• _What the task asks_
Would you work out how many lines below include the word "blue"? Only that number is wanted.

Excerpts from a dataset
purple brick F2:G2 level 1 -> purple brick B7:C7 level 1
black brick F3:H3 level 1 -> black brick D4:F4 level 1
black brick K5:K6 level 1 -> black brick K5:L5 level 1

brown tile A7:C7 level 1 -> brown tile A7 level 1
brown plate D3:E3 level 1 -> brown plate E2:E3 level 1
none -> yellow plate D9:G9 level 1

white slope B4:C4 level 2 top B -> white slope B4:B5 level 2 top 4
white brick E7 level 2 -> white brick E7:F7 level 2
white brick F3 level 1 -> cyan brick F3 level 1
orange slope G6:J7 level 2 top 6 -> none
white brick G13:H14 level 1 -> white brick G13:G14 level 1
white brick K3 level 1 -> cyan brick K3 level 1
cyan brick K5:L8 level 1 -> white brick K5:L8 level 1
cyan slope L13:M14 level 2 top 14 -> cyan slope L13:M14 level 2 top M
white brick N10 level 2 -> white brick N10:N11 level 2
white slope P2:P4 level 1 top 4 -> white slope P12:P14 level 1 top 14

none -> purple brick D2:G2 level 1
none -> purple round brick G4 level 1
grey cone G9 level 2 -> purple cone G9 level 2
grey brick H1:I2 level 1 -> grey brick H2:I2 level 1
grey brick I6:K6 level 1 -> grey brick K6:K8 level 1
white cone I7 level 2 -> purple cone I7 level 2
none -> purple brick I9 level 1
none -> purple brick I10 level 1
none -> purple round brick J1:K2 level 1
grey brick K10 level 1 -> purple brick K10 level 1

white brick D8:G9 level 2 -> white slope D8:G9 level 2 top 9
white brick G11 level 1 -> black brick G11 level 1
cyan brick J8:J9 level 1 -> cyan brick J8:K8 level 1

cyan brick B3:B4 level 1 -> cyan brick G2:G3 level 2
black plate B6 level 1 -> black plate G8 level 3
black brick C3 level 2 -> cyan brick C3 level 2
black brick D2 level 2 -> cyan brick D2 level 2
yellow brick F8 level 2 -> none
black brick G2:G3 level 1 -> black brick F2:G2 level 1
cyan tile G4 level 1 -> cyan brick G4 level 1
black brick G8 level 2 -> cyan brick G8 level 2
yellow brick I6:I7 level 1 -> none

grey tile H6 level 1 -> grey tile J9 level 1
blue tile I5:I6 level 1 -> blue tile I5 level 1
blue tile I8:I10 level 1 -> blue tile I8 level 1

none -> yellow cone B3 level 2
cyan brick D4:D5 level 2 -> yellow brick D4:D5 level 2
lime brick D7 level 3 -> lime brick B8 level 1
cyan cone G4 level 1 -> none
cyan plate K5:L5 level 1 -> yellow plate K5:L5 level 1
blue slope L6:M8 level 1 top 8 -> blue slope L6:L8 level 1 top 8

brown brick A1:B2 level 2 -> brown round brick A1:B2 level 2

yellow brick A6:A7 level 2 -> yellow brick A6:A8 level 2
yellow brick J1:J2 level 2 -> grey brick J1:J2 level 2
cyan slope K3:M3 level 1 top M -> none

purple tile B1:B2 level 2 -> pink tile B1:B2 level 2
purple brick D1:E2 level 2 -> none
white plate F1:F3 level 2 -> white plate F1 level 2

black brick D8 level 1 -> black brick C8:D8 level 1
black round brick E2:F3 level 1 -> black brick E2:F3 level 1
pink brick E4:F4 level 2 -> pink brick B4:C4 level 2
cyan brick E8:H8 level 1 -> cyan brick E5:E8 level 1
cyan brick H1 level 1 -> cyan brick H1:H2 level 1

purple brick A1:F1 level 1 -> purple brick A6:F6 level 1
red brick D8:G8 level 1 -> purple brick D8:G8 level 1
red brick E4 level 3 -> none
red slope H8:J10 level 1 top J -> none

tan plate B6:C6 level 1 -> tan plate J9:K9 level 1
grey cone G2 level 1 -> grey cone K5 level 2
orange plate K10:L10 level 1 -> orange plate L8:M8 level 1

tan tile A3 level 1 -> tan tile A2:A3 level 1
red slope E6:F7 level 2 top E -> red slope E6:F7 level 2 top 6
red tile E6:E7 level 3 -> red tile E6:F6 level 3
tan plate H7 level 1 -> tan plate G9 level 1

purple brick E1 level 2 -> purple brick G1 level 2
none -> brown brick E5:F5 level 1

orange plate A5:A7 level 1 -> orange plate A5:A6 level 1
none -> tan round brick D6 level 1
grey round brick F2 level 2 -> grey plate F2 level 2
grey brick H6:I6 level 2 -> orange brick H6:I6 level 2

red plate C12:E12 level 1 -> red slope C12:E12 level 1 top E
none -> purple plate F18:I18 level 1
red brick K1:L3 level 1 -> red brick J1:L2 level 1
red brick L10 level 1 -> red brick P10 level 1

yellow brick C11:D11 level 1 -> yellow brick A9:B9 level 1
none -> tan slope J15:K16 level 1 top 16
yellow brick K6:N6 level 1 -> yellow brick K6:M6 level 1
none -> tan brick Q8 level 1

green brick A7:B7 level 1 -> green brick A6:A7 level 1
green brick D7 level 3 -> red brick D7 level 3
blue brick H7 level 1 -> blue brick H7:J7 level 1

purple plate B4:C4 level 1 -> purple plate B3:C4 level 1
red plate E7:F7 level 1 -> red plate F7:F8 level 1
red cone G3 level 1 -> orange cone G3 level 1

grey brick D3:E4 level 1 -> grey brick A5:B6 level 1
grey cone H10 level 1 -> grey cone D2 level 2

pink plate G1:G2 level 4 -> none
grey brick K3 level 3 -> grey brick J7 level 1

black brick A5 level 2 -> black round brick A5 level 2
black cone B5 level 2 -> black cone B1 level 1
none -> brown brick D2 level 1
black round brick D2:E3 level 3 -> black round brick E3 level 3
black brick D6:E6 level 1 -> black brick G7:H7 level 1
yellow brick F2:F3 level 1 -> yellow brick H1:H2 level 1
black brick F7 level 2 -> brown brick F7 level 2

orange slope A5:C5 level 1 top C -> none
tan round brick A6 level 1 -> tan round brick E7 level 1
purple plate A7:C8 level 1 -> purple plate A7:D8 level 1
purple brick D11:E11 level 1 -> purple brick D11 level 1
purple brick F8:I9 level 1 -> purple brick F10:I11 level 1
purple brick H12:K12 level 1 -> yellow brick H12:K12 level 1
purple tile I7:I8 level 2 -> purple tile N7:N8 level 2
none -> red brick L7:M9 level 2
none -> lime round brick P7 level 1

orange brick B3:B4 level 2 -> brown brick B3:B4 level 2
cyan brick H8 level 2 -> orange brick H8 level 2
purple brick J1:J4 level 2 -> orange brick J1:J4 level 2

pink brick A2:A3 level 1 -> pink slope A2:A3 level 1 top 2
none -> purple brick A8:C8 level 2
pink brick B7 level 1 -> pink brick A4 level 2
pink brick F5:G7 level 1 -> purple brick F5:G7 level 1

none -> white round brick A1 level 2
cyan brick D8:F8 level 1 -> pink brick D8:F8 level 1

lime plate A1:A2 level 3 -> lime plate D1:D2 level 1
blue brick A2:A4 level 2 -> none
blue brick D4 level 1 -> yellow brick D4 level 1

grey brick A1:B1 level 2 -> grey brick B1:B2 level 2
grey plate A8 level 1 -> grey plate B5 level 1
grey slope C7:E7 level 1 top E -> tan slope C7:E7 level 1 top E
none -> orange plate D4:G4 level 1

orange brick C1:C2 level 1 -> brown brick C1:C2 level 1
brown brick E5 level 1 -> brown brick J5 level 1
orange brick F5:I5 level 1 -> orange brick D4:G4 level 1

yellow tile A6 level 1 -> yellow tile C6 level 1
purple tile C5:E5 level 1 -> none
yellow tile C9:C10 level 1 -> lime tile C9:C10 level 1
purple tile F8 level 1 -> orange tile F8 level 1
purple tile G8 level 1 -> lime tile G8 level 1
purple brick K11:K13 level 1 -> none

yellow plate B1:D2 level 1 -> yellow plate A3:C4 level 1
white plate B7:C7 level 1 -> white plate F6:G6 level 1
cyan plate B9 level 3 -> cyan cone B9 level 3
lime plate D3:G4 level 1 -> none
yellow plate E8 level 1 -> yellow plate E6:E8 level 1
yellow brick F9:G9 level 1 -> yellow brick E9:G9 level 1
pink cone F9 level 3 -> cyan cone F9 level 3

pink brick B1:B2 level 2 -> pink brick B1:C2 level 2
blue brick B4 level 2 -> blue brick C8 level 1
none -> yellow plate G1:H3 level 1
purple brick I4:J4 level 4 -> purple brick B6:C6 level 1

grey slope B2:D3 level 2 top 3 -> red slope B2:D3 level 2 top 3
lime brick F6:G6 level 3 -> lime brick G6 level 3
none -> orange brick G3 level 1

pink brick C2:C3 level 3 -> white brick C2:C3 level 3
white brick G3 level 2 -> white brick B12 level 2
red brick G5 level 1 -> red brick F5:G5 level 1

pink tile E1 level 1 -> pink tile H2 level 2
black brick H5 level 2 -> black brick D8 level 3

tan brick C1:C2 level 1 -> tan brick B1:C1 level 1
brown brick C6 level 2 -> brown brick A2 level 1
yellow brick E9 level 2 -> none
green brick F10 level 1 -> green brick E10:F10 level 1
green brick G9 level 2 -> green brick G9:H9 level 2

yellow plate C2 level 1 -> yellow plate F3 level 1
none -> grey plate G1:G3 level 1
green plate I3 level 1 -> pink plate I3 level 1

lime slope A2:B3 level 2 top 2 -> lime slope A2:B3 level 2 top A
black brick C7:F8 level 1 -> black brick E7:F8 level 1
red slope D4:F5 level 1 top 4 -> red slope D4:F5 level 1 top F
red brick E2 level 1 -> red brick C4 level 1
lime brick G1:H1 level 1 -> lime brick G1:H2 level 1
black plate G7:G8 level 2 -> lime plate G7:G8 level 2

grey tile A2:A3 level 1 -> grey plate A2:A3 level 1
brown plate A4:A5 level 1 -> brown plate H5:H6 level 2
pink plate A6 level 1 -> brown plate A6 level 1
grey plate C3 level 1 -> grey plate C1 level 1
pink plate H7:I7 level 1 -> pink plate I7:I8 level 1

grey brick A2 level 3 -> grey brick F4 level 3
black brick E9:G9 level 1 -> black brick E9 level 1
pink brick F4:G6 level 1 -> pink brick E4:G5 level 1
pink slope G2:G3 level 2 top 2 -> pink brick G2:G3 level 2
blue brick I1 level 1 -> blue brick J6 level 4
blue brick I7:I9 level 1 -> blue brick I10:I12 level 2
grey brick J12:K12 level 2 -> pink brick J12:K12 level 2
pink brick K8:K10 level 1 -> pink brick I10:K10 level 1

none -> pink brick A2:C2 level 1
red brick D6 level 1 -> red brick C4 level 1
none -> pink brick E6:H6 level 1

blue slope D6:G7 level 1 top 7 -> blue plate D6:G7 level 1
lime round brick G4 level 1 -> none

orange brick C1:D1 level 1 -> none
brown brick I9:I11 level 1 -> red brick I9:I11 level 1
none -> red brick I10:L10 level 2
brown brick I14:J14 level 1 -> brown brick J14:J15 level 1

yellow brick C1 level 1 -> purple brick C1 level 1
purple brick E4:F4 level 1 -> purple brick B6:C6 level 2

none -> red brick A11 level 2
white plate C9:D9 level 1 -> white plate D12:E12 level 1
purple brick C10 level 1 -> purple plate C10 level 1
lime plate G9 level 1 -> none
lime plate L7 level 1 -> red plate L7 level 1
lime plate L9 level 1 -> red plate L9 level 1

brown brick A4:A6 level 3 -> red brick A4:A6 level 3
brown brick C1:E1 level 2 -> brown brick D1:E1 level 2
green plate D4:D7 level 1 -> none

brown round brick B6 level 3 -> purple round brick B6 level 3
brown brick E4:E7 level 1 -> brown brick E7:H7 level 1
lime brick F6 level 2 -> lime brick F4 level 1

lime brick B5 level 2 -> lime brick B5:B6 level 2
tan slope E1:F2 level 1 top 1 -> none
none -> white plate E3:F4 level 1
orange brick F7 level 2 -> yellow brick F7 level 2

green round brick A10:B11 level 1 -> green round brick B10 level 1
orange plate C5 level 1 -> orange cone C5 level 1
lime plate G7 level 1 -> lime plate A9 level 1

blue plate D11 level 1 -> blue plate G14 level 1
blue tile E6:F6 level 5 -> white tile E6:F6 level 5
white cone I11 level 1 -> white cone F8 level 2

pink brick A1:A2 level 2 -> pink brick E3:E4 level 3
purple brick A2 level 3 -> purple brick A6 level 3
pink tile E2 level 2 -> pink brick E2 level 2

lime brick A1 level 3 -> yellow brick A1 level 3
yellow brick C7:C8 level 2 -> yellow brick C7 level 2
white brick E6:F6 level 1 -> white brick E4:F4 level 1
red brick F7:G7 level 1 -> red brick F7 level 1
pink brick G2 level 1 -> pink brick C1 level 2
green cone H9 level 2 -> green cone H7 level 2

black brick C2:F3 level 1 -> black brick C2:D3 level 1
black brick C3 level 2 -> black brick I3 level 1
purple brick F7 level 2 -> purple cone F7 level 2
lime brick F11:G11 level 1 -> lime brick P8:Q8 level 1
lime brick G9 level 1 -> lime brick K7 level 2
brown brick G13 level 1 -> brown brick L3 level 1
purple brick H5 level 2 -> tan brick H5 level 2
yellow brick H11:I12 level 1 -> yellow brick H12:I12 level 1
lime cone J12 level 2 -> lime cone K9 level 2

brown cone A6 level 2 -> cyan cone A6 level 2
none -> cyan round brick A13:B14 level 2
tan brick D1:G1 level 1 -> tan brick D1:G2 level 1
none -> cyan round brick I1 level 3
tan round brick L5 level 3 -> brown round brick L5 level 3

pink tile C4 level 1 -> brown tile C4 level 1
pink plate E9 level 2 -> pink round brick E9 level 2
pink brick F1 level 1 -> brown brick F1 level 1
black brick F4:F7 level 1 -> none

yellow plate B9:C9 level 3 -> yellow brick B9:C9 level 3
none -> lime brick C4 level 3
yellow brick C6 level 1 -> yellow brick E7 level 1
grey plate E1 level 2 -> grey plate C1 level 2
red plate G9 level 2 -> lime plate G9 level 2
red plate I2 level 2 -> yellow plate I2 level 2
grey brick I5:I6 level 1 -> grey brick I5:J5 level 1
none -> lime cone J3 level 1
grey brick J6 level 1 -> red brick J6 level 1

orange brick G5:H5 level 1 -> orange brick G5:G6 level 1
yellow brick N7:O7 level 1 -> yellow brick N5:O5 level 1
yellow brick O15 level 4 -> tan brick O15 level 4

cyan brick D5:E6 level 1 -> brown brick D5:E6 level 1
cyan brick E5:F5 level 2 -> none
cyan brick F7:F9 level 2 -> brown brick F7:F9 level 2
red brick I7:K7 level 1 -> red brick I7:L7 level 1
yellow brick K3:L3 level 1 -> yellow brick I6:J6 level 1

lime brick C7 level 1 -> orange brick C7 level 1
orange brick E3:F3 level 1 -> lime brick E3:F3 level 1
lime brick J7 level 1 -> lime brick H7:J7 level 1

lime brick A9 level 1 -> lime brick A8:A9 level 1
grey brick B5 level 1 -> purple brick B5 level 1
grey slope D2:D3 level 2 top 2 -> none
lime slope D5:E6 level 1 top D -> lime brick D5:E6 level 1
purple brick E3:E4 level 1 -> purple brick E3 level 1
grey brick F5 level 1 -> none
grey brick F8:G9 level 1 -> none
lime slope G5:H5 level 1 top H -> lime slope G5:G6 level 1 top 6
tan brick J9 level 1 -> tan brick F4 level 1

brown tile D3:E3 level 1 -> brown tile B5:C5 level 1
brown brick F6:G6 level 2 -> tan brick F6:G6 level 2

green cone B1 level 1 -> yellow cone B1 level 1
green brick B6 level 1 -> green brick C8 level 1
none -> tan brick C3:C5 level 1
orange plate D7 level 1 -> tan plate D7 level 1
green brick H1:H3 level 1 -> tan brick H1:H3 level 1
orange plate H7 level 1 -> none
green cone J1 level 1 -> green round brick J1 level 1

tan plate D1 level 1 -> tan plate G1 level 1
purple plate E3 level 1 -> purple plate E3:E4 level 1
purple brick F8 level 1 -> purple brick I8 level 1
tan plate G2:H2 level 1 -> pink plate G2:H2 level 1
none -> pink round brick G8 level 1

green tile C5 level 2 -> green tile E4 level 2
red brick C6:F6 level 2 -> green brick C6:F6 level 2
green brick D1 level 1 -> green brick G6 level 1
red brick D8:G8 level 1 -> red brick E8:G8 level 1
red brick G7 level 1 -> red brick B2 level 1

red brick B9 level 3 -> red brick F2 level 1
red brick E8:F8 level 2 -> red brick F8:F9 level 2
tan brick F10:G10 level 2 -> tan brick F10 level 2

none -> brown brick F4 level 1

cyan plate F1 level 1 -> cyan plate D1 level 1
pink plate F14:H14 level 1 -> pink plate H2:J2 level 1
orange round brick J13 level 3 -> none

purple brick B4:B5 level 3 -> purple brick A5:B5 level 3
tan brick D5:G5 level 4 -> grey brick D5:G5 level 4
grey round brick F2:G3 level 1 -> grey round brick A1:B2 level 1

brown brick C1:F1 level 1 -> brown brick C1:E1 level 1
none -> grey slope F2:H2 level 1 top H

• _Task solution_
12